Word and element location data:
================================

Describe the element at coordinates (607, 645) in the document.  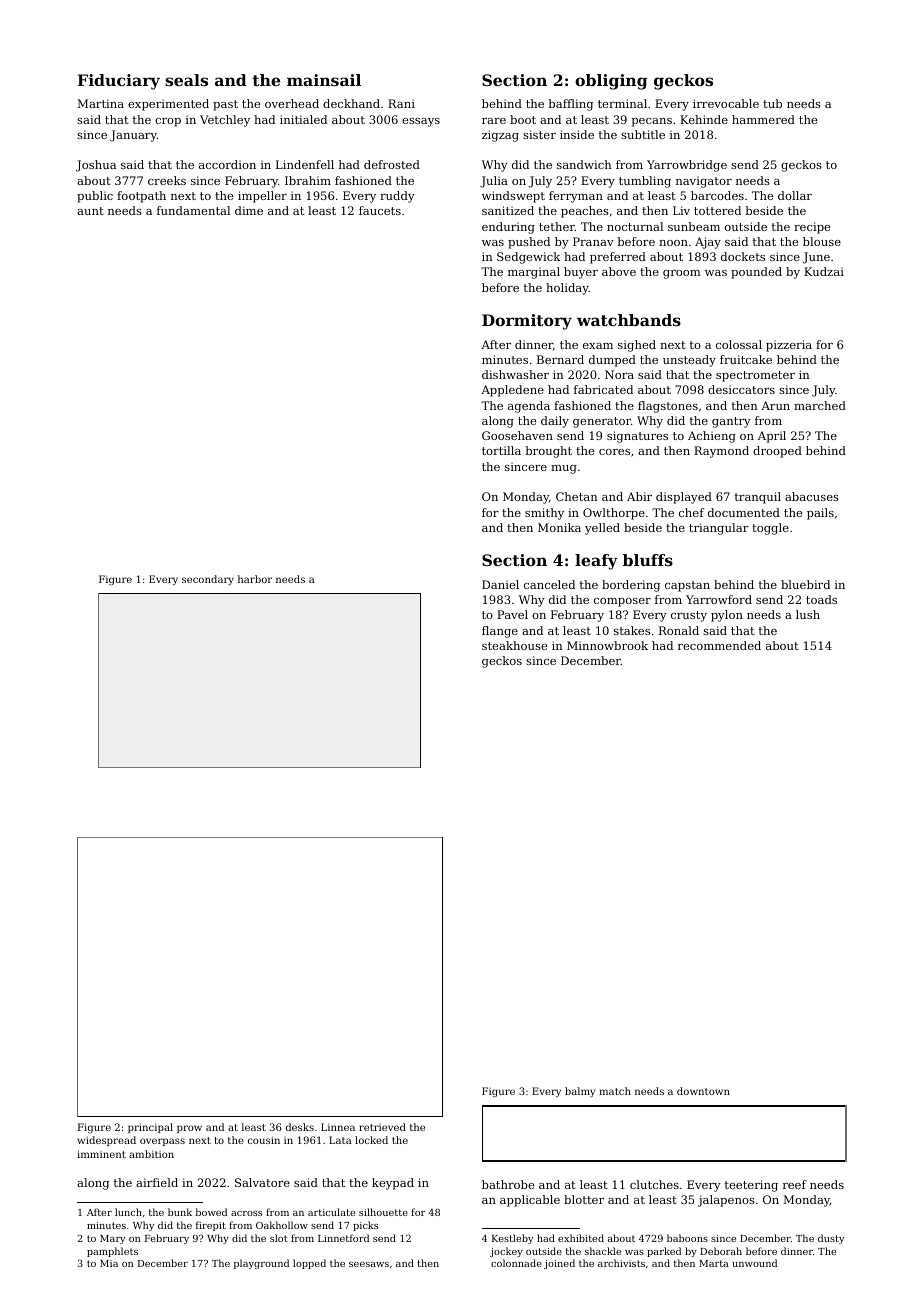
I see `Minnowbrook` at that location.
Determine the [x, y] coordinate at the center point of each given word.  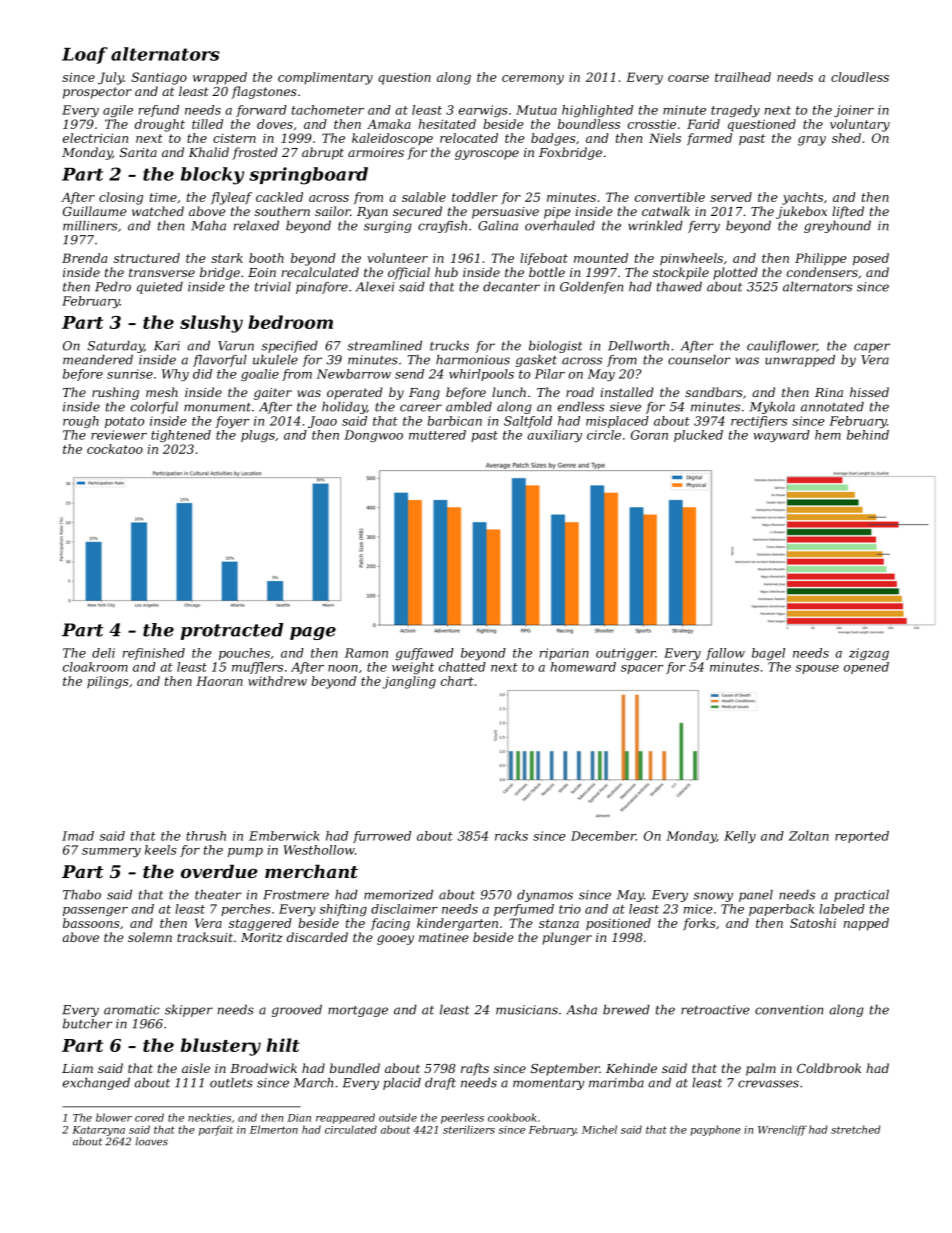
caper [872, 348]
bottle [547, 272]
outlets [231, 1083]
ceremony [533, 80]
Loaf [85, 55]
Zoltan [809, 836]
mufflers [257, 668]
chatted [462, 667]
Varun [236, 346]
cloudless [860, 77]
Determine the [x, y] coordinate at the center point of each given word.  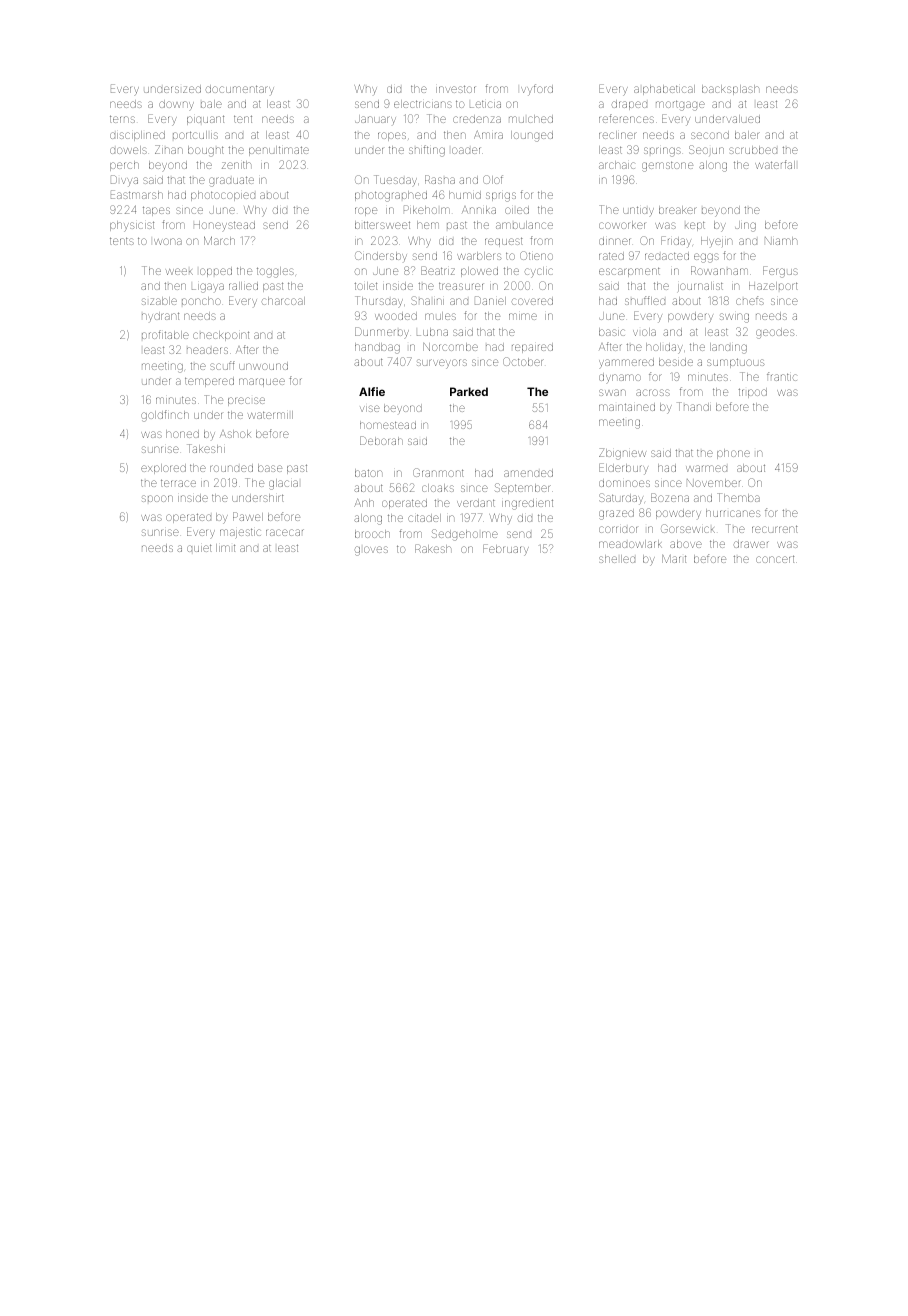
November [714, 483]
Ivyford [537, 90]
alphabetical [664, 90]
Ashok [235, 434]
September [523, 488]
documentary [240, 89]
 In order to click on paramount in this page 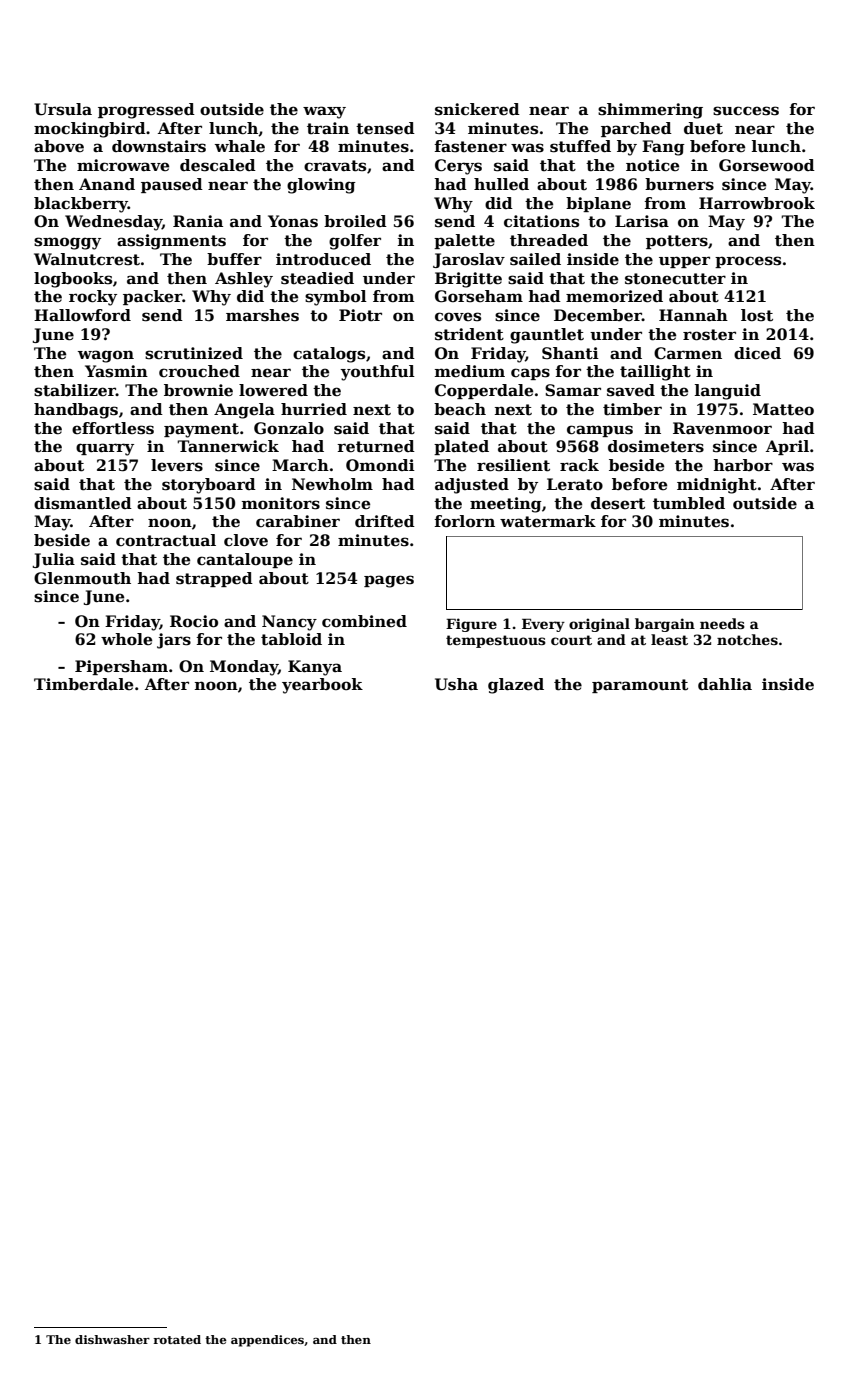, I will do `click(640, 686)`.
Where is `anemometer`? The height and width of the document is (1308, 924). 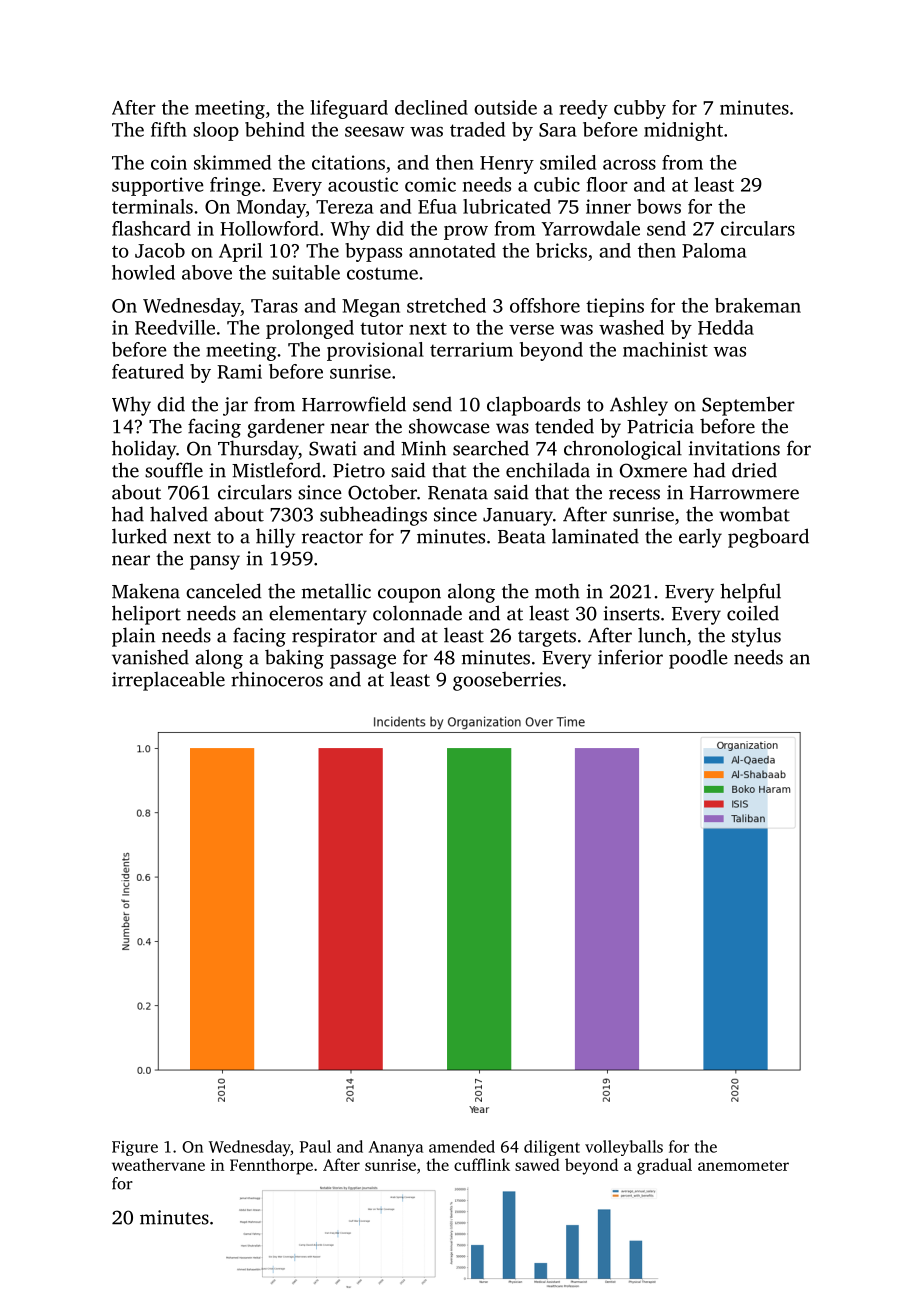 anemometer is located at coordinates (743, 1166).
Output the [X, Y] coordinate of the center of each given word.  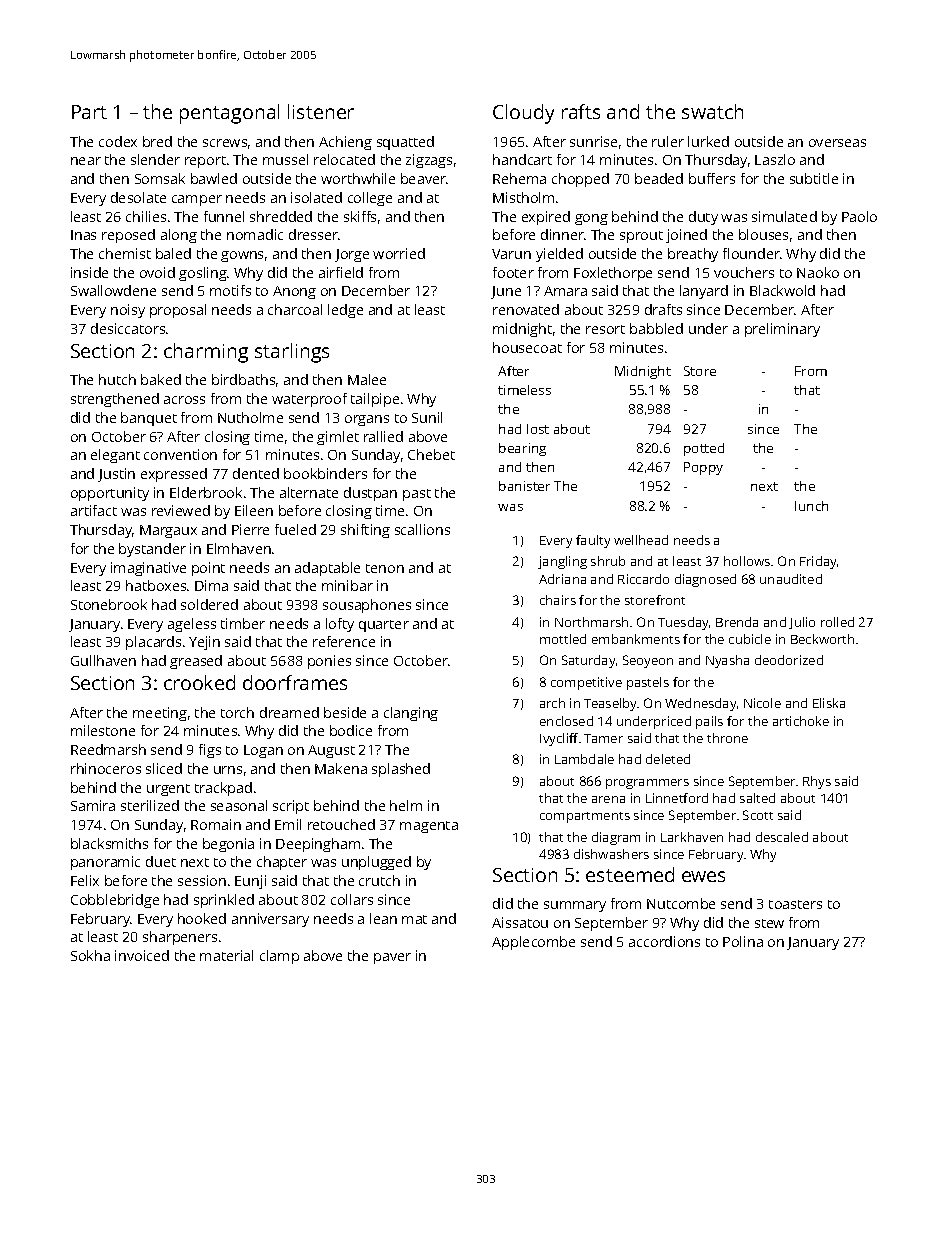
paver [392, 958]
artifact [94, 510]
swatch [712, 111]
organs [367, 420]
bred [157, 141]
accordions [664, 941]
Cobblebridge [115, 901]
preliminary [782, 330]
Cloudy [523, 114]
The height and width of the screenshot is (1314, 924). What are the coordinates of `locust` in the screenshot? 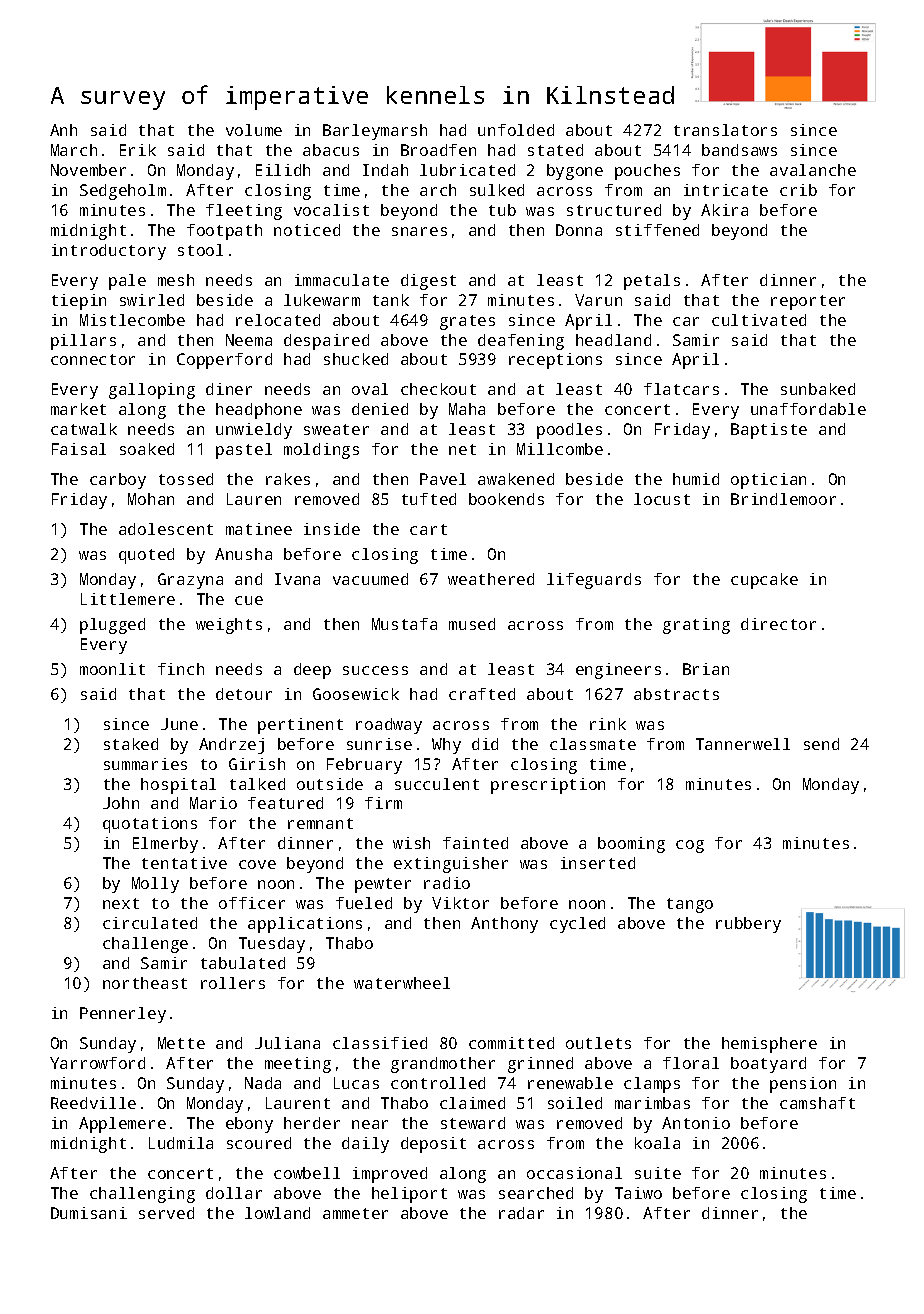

================================

#### Prompt:
Copy the data word for word from the line containing "Cloudy [523, 114]" through the end of the data, and omit the pictures.

#### Response:
Cloudy [523, 114]
The height and width of the screenshot is (1314, 924). What are the coordinates of `locust` in the screenshot? 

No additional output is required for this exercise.